---------- Records to use
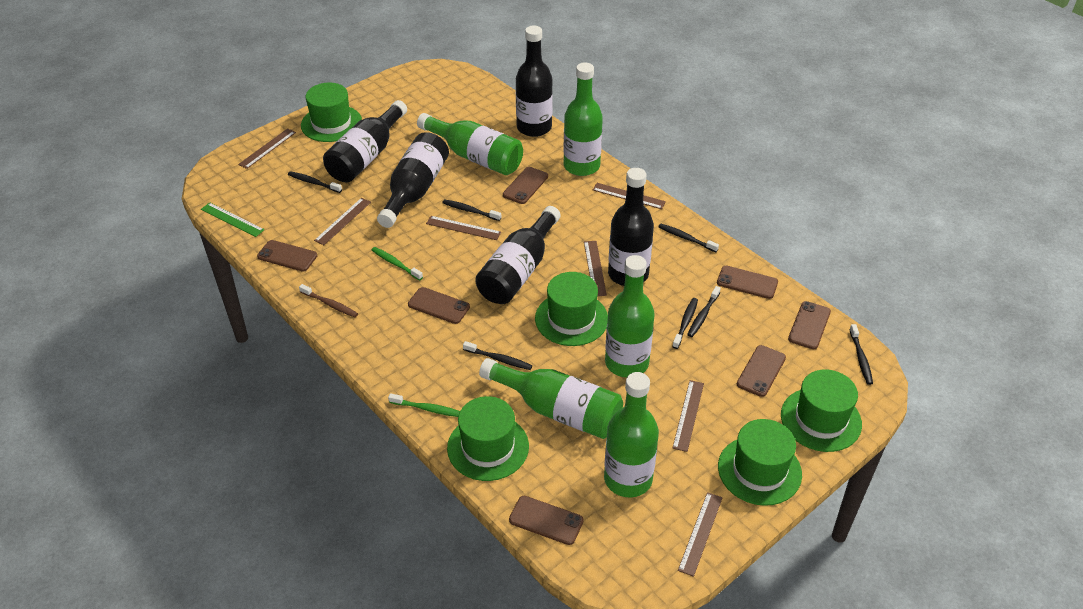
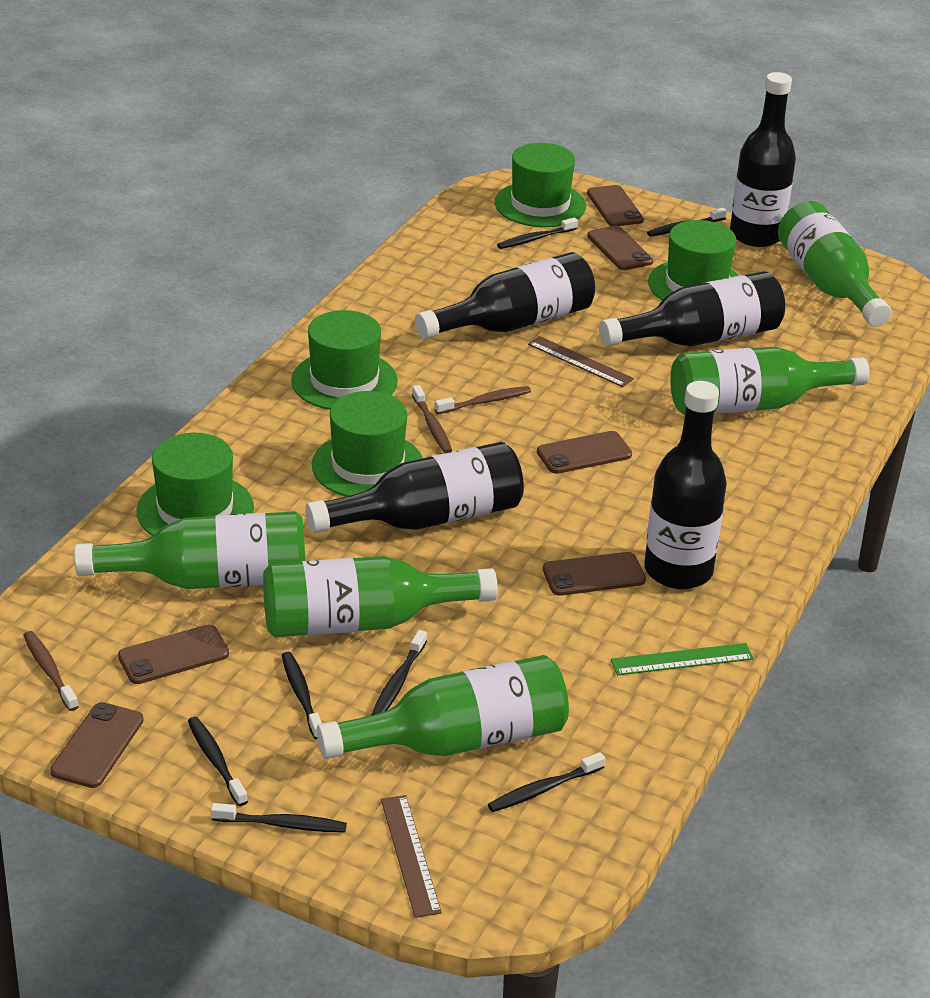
brown phone: 7 -> 6
brown ruler: 7 -> 2
brown toothbrush: 1 -> 3
green toothbrush: 2 -> 0

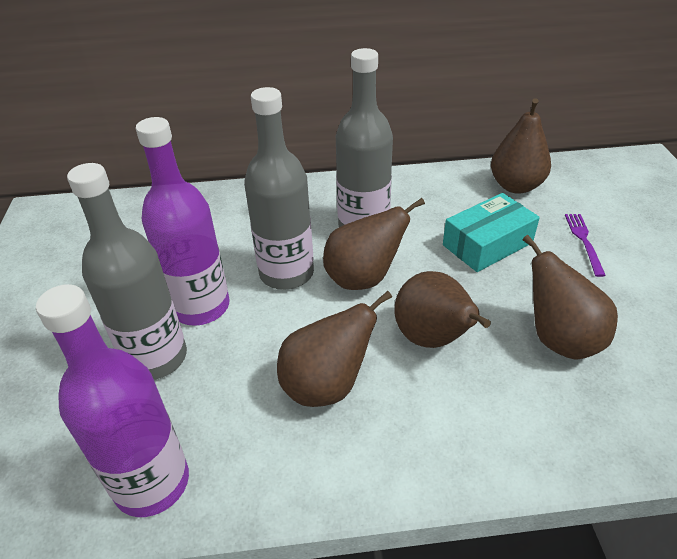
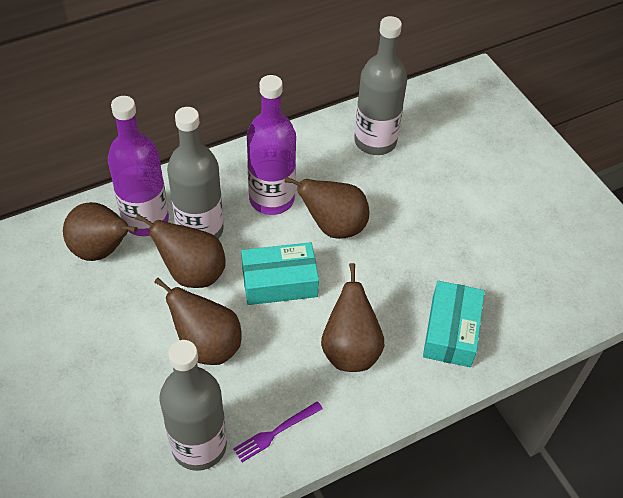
turquoise box: 1 -> 2

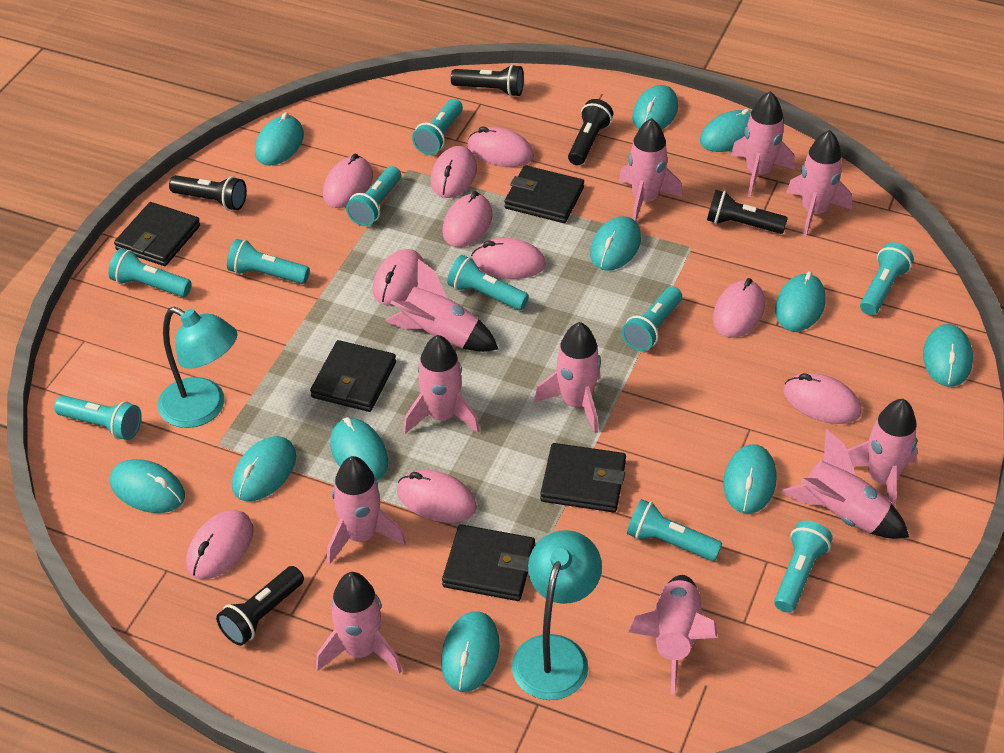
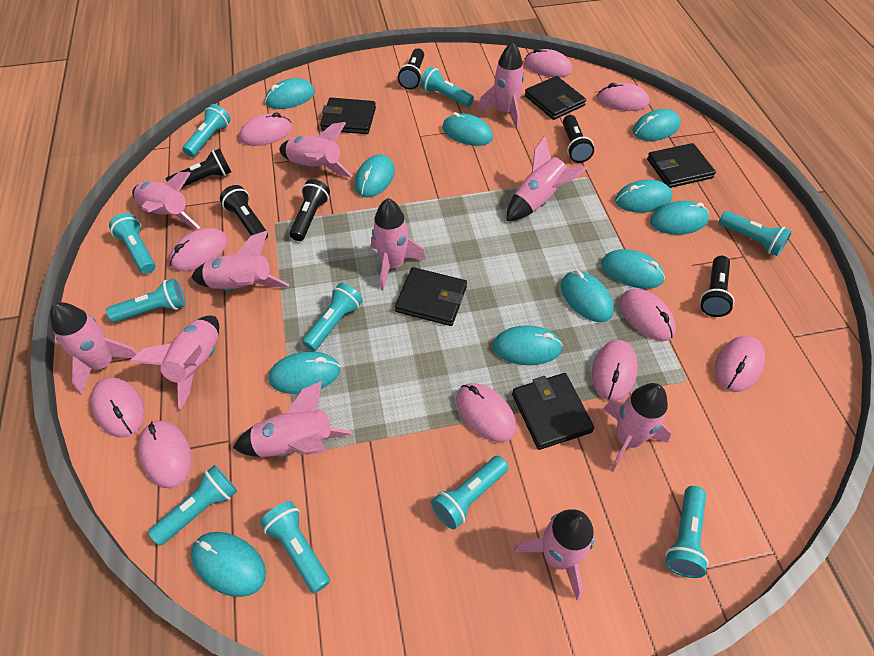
black flashlight: 5 -> 6
turquoise lamp: 2 -> 0

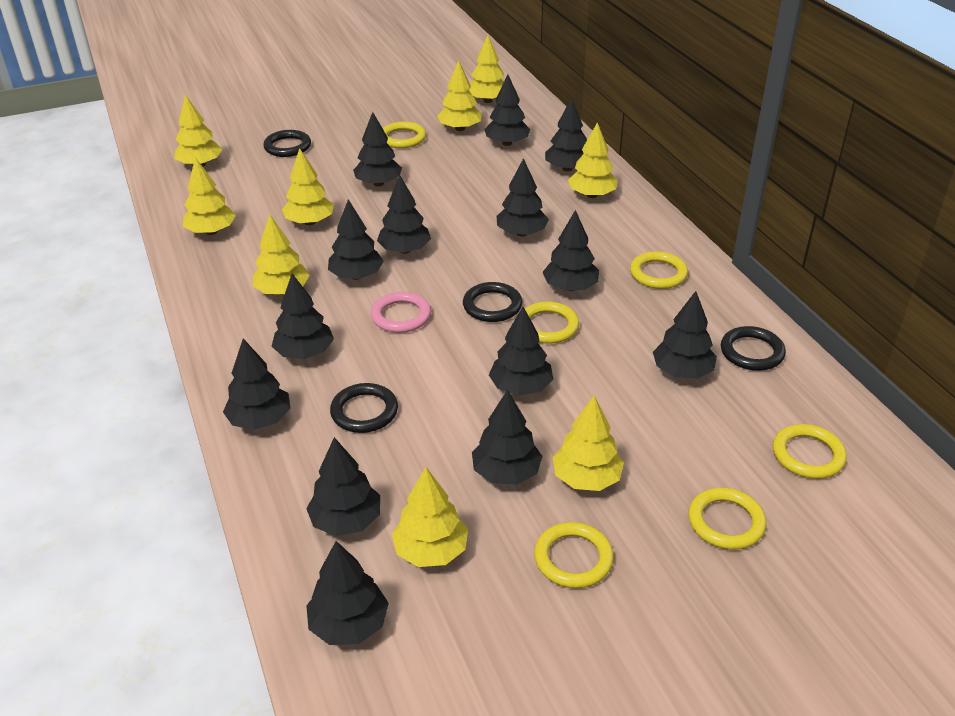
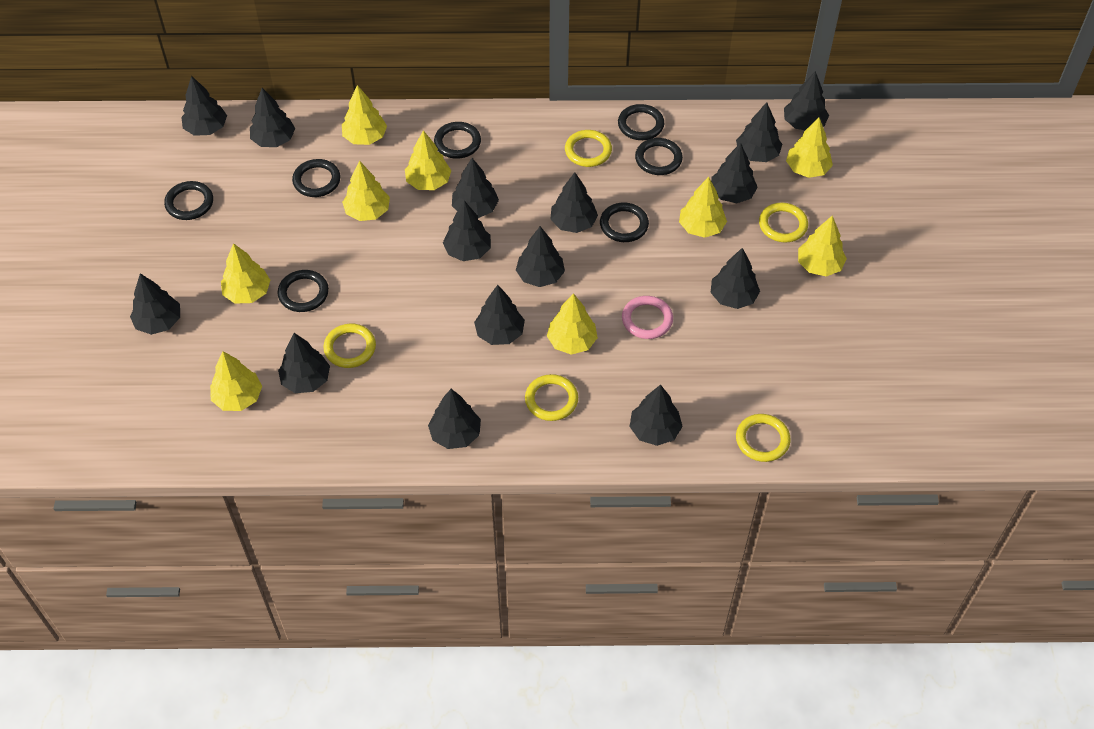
black ring: 4 -> 7
black tree: 14 -> 15
yellow ring: 6 -> 5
--------------------
• _Instructions to follow_
The lines to be quoted run from the line containing "black flashlight: 5 -> 6" through the end of the entries above, both included; quote them exactly and leave out any pictures.

• _Reply to the task_
black flashlight: 5 -> 6
turquoise lamp: 2 -> 0

black ring: 4 -> 7
black tree: 14 -> 15
yellow ring: 6 -> 5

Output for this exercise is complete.